* _Problem description_: Each line of the entries below that includes "none" belongs in your answer.

* _Exercise data_:
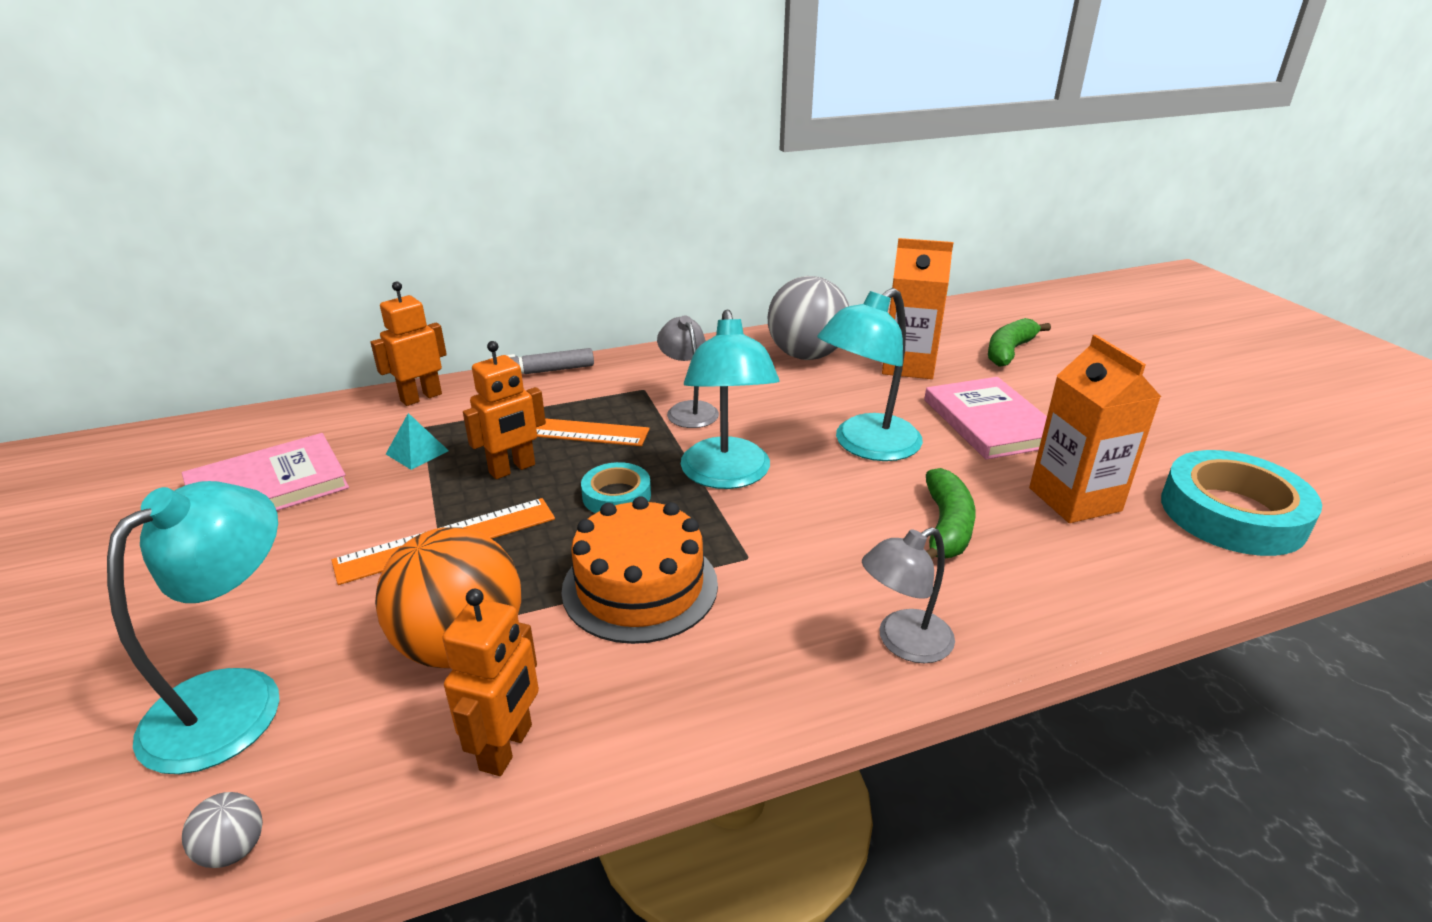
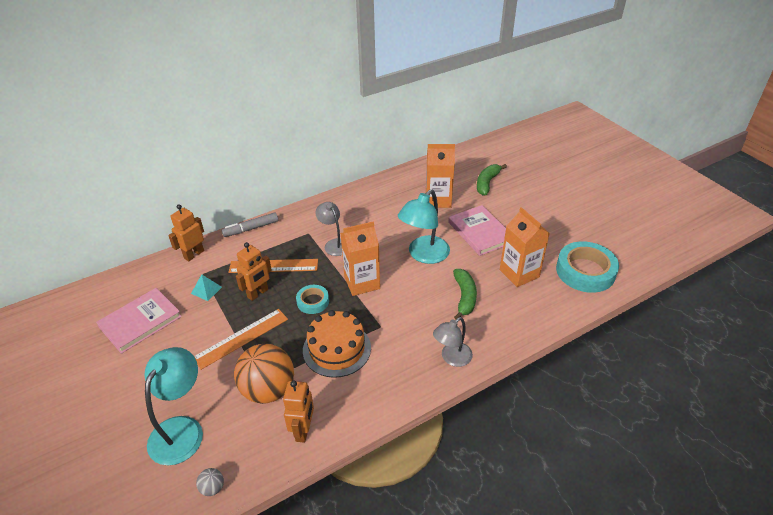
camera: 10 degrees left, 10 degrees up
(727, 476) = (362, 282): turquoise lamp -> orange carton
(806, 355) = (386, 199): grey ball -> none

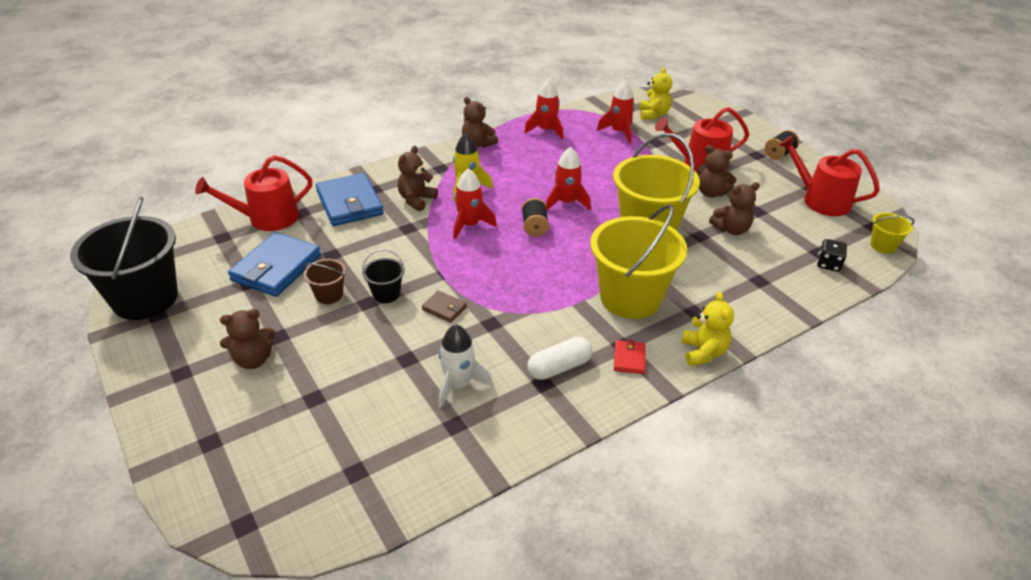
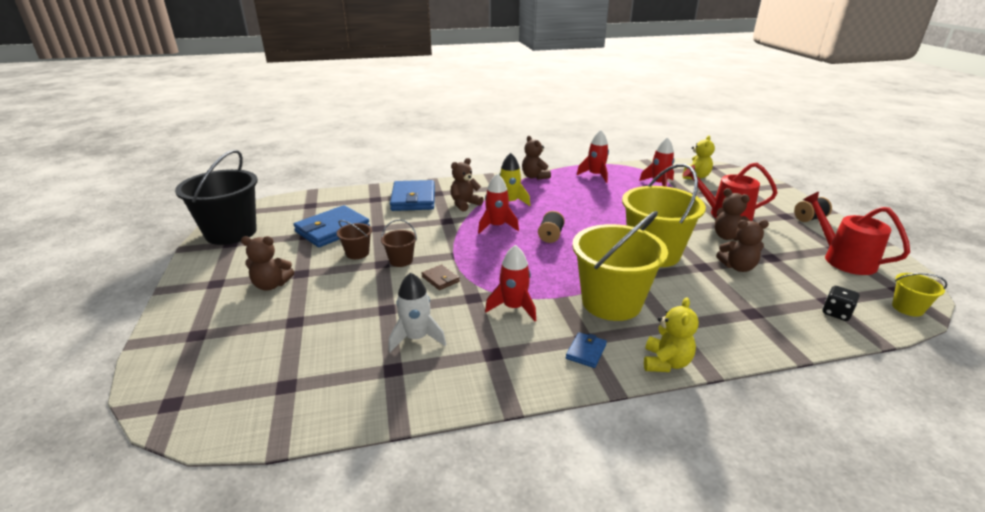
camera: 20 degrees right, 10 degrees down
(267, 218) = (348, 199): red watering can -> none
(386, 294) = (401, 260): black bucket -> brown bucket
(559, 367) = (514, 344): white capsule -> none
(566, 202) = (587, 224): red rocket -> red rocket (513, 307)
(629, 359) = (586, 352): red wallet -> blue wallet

* _Reply to the exercise_:
(806, 355) = (386, 199): grey ball -> none
(267, 218) = (348, 199): red watering can -> none
(559, 367) = (514, 344): white capsule -> none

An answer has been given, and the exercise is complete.